## Try it
Only one stretch of the data below should be repeated: the lines from the line containing "(226, 427) = (540, 273): brown" through the line containing "(313, 379) = (461, 255): brown candle -> none", inclusive, exactly as they are.

## Extracted entries

────────

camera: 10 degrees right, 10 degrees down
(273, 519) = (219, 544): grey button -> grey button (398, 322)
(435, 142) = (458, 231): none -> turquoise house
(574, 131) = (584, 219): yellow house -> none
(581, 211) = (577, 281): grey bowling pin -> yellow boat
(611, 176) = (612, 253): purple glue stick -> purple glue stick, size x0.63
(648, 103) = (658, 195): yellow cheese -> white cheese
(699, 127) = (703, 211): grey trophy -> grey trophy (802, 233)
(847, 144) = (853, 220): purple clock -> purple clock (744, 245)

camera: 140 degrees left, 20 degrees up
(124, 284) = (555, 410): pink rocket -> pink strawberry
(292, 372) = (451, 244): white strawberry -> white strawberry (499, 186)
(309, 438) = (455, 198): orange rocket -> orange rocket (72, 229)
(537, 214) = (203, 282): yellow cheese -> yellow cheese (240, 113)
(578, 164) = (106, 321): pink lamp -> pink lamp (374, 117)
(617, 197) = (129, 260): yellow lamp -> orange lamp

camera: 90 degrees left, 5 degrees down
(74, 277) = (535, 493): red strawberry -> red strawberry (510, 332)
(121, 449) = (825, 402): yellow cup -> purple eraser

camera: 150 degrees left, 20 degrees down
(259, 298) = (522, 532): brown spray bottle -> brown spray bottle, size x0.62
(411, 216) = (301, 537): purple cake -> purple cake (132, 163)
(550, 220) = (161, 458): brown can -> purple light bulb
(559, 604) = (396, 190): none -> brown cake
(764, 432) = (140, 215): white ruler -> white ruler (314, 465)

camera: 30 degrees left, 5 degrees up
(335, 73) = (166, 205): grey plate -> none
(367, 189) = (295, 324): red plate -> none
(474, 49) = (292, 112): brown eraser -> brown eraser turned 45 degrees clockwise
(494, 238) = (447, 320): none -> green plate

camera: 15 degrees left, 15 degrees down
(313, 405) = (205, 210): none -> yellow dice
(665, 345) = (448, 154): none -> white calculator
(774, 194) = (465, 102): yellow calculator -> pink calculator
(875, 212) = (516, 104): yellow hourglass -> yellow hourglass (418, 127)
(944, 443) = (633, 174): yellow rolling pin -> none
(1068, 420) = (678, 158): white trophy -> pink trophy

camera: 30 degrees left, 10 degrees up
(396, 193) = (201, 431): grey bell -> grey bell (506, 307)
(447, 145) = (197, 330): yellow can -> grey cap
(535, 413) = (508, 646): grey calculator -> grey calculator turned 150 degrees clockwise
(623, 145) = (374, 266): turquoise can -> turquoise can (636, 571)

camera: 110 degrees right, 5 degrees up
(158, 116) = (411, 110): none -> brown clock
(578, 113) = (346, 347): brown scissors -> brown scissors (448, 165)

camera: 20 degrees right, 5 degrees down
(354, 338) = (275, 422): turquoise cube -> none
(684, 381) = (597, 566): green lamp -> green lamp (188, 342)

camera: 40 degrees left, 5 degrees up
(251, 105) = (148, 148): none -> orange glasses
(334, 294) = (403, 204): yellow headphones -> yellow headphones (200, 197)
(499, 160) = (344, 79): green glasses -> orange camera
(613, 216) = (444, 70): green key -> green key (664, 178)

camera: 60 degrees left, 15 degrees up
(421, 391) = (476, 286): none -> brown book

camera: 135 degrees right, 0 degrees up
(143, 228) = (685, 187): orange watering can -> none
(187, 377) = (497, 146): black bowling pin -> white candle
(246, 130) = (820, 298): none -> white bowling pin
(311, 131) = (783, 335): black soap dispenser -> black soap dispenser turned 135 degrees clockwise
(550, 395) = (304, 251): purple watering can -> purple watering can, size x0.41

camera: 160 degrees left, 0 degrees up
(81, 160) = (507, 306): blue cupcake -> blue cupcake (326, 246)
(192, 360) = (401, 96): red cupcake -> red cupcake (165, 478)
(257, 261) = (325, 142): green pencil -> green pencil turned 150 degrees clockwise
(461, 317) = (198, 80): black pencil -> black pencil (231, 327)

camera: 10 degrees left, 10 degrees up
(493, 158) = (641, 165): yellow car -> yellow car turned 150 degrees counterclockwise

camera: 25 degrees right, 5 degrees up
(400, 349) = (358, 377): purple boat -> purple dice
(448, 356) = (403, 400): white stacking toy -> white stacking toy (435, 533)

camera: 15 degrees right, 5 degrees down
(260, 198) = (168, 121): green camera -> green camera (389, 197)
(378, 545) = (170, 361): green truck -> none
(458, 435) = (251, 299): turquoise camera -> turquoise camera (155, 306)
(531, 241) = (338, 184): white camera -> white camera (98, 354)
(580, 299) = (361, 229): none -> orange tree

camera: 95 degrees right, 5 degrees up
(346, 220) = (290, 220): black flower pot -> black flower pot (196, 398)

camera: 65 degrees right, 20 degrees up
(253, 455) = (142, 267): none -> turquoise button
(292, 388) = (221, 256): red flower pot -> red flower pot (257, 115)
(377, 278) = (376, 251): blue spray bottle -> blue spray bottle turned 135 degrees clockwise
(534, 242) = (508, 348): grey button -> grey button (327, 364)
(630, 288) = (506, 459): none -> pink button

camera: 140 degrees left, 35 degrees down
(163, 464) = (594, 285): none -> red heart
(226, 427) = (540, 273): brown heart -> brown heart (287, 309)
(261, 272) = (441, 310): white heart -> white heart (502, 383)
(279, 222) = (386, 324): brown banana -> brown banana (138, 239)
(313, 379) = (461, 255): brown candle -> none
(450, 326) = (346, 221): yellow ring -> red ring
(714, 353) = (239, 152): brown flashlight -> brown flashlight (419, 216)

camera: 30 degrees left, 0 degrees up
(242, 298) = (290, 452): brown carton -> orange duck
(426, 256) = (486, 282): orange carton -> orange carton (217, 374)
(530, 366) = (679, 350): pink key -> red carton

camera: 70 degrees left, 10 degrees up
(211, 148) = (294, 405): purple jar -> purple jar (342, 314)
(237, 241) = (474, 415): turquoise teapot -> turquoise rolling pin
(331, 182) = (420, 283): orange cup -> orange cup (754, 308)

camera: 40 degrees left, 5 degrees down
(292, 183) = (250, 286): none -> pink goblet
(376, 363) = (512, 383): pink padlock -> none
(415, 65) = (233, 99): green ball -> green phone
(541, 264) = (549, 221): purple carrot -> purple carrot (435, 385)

────────

## Exercise response
(226, 427) = (540, 273): brown heart -> brown heart (287, 309)
(261, 272) = (441, 310): white heart -> white heart (502, 383)
(279, 222) = (386, 324): brown banana -> brown banana (138, 239)
(313, 379) = (461, 255): brown candle -> none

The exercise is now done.